Study material START

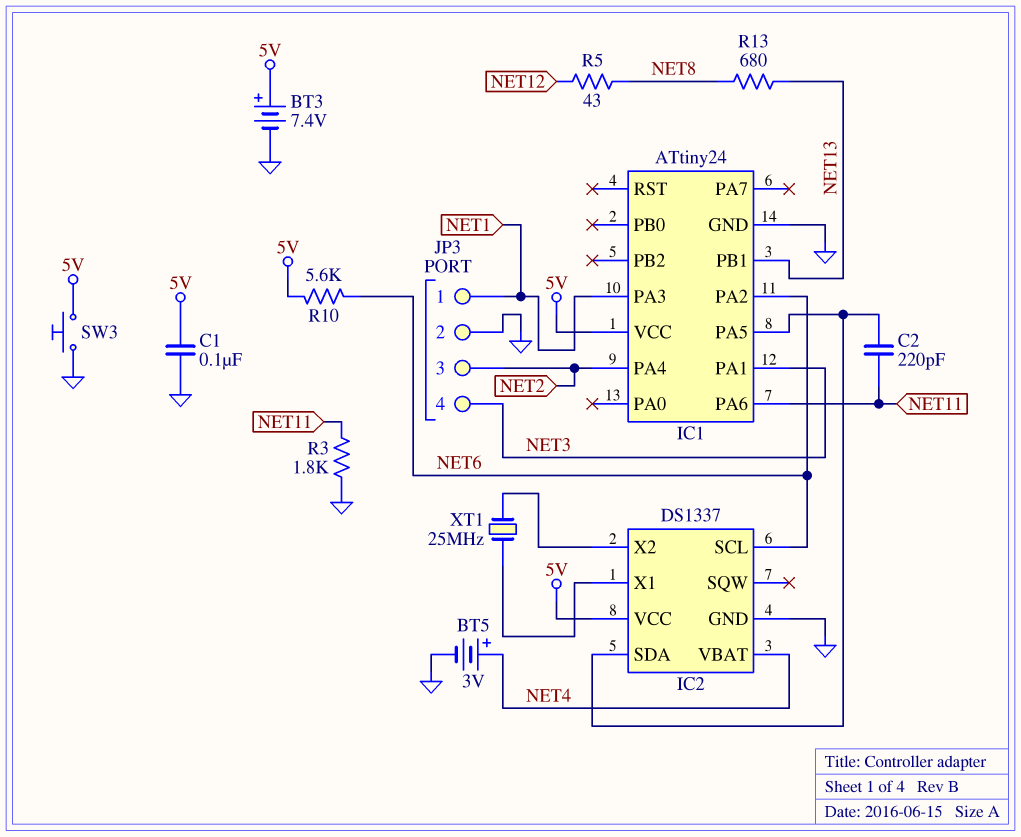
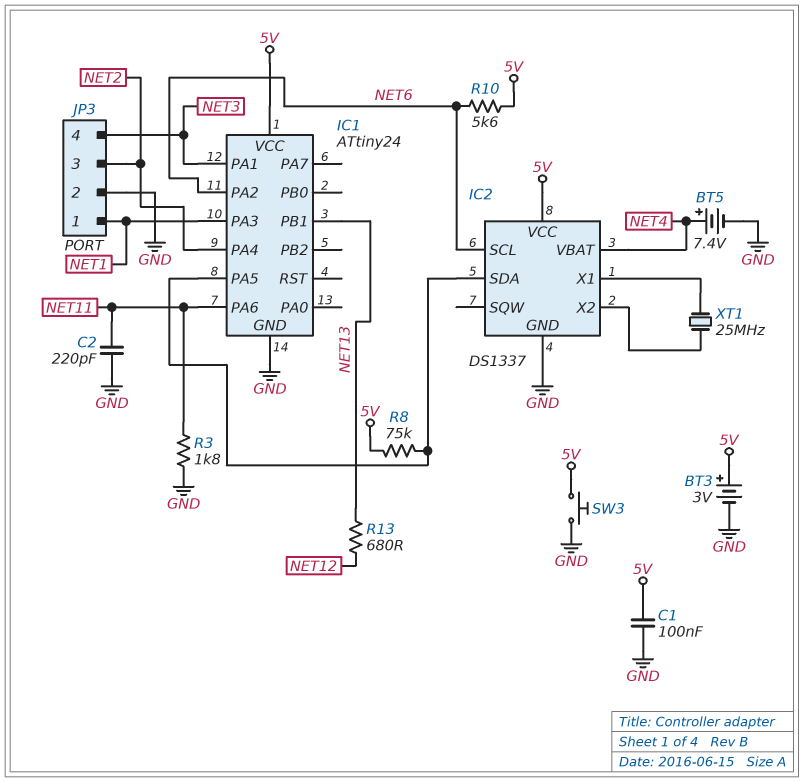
BT3: 7.4V (plus 5V, minus GND) -> 3V (plus 5V, minus GND)
BT5: 3V (plus NET4, minus GND) -> 7.4V (plus NET4, minus GND)
C2: 220pF (IC1/PA5, NET11) -> 220pF (GND, NET11)
R5: 43 (NET8, NET12) -> none
R8: none -> 75k (5V, IC1/PA5)
R13: 680 (NET8, NET13) -> 680 (NET12, NET13)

Study material END

» Task to carry out: Output everything in the records above word for word, but not the pictures.

» Solved problem:
BT3: 7.4V (plus 5V, minus GND) -> 3V (plus 5V, minus GND)
BT5: 3V (plus NET4, minus GND) -> 7.4V (plus NET4, minus GND)
C2: 220pF (IC1/PA5, NET11) -> 220pF (GND, NET11)
R5: 43 (NET8, NET12) -> none
R8: none -> 75k (5V, IC1/PA5)
R13: 680 (NET8, NET13) -> 680 (NET12, NET13)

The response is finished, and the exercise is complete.